§ **Instructions for the task**:
From the data below, repeat exactly the lines from the line with "Where the spectacles" to the line with "The second view lost the spectacles (green)", both included.
──────── Task input ────────
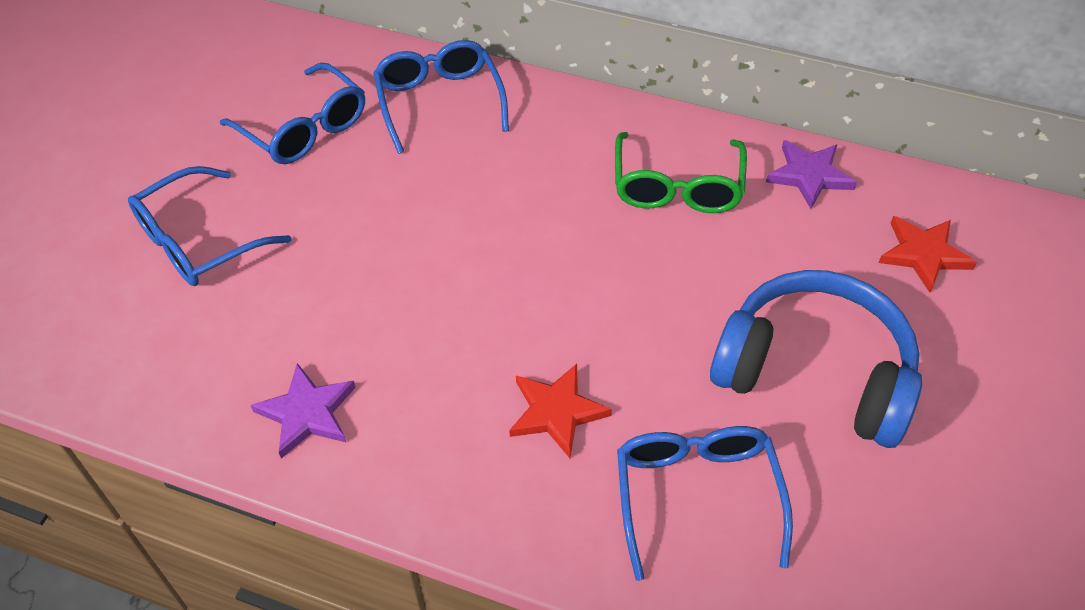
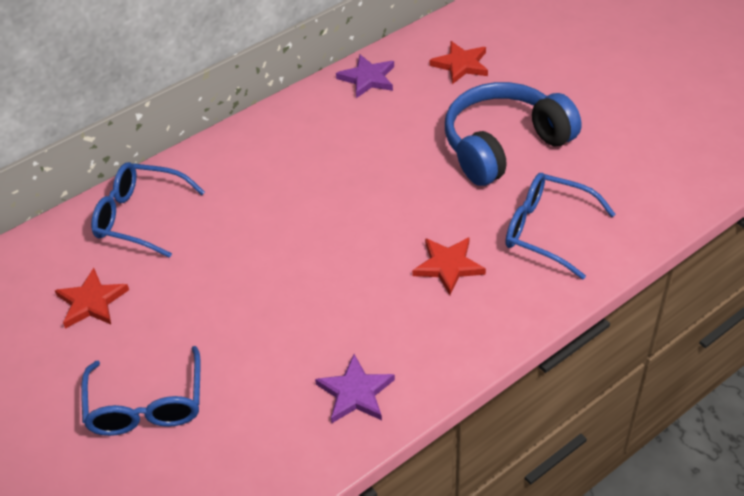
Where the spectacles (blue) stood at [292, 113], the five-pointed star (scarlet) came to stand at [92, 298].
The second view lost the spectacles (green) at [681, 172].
────────
──────── Task input ────────
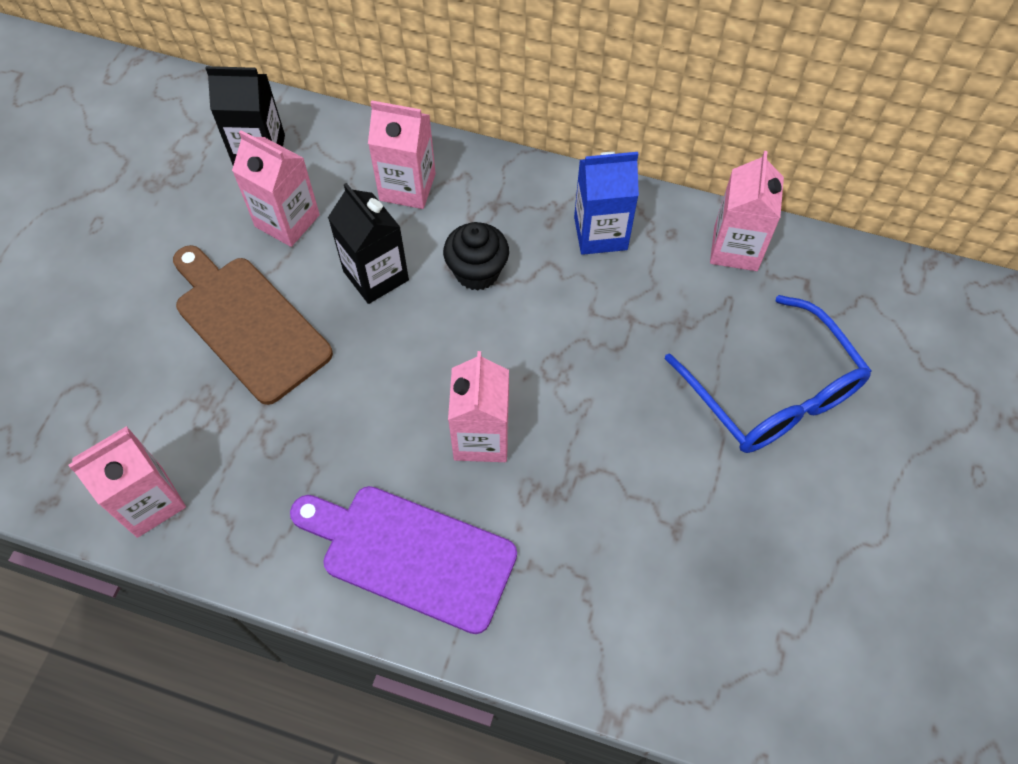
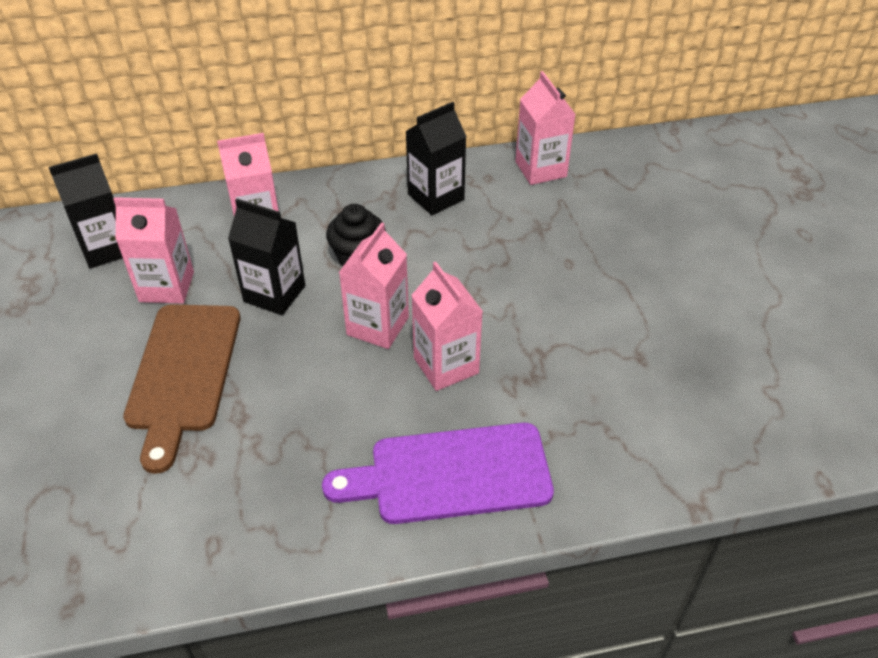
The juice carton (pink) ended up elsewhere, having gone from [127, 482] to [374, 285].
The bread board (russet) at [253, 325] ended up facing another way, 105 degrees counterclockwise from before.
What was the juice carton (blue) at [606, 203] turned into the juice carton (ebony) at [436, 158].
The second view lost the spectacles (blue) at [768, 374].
────────
§ **Response for this exercise**:
Where the spectacles (blue) stood at [292, 113], the five-pointed star (scarlet) came to stand at [92, 298].
The second view lost the spectacles (green) at [681, 172].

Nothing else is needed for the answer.